Repeat the entries below exactly. Drop the pictures.
*** Block opens ***
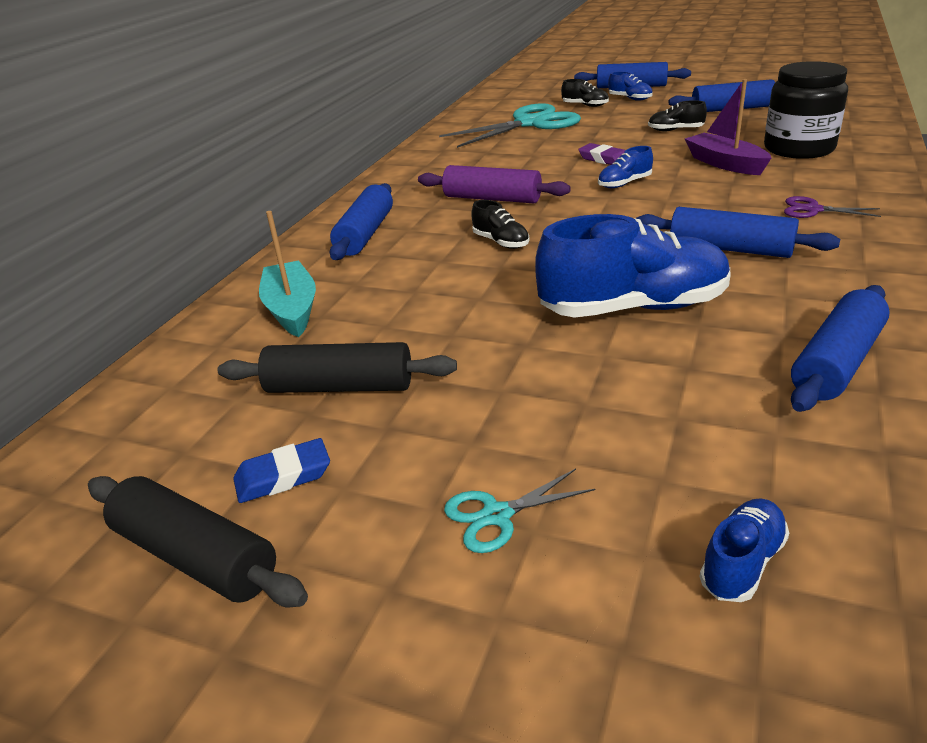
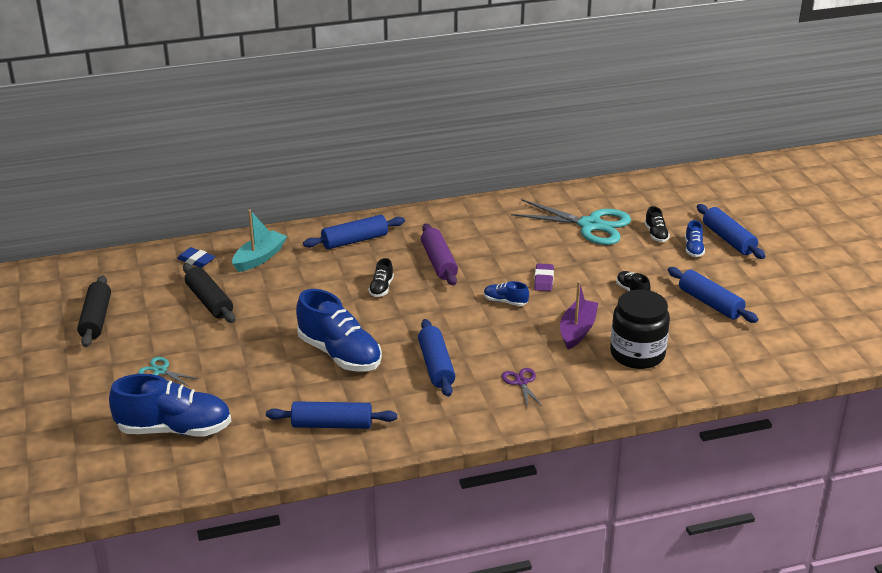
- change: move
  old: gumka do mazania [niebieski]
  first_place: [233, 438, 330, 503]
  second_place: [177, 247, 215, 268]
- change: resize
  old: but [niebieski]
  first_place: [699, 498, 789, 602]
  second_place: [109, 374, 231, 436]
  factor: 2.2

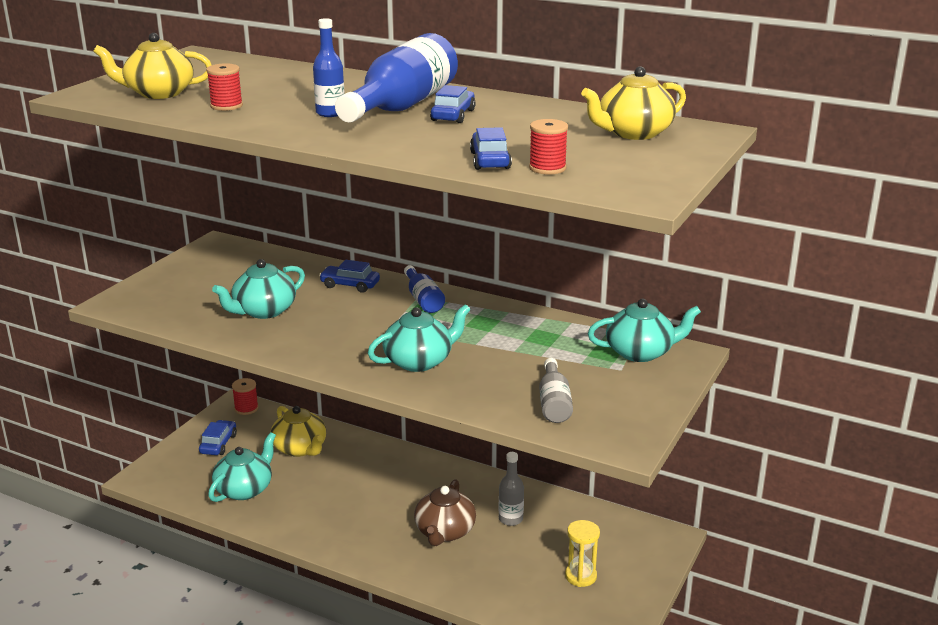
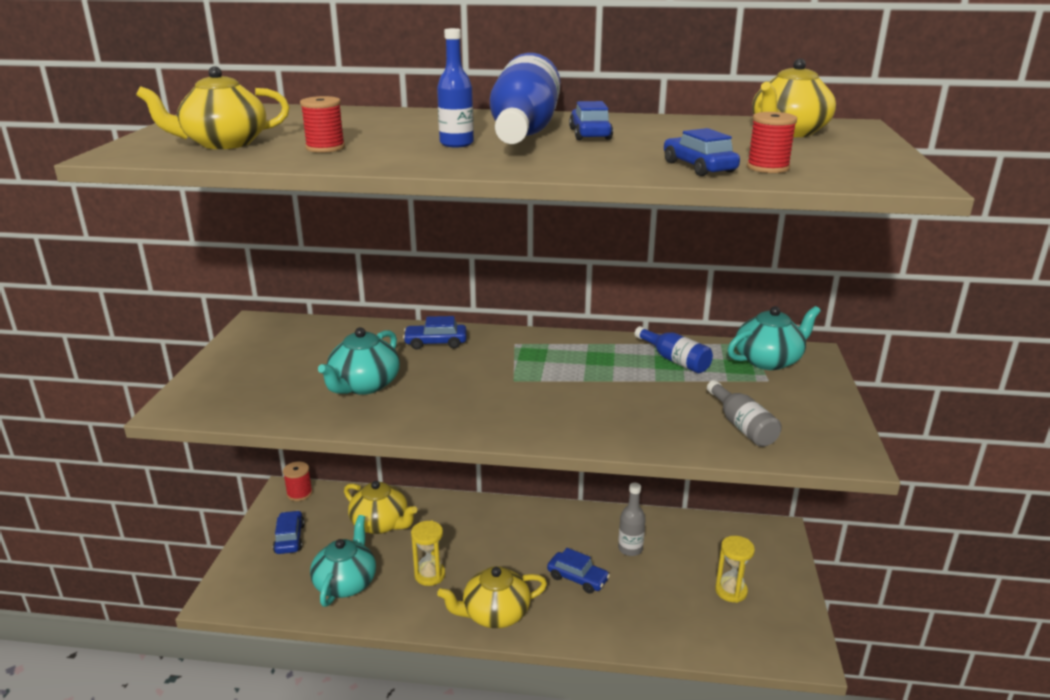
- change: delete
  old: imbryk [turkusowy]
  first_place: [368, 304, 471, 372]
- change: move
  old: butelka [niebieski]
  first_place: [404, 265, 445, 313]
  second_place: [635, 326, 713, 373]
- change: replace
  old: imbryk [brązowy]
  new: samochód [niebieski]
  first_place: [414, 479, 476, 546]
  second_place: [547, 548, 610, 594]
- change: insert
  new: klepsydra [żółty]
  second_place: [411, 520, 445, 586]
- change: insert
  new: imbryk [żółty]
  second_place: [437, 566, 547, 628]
*** Block closes ***
Result of the exercise —
- change: move
  old: gumka do mazania [niebieski]
  first_place: [233, 438, 330, 503]
  second_place: [177, 247, 215, 268]
- change: resize
  old: but [niebieski]
  first_place: [699, 498, 789, 602]
  second_place: [109, 374, 231, 436]
  factor: 2.2

- change: delete
  old: imbryk [turkusowy]
  first_place: [368, 304, 471, 372]
- change: move
  old: butelka [niebieski]
  first_place: [404, 265, 445, 313]
  second_place: [635, 326, 713, 373]
- change: replace
  old: imbryk [brązowy]
  new: samochód [niebieski]
  first_place: [414, 479, 476, 546]
  second_place: [547, 548, 610, 594]
- change: insert
  new: klepsydra [żółty]
  second_place: [411, 520, 445, 586]
- change: insert
  new: imbryk [żółty]
  second_place: [437, 566, 547, 628]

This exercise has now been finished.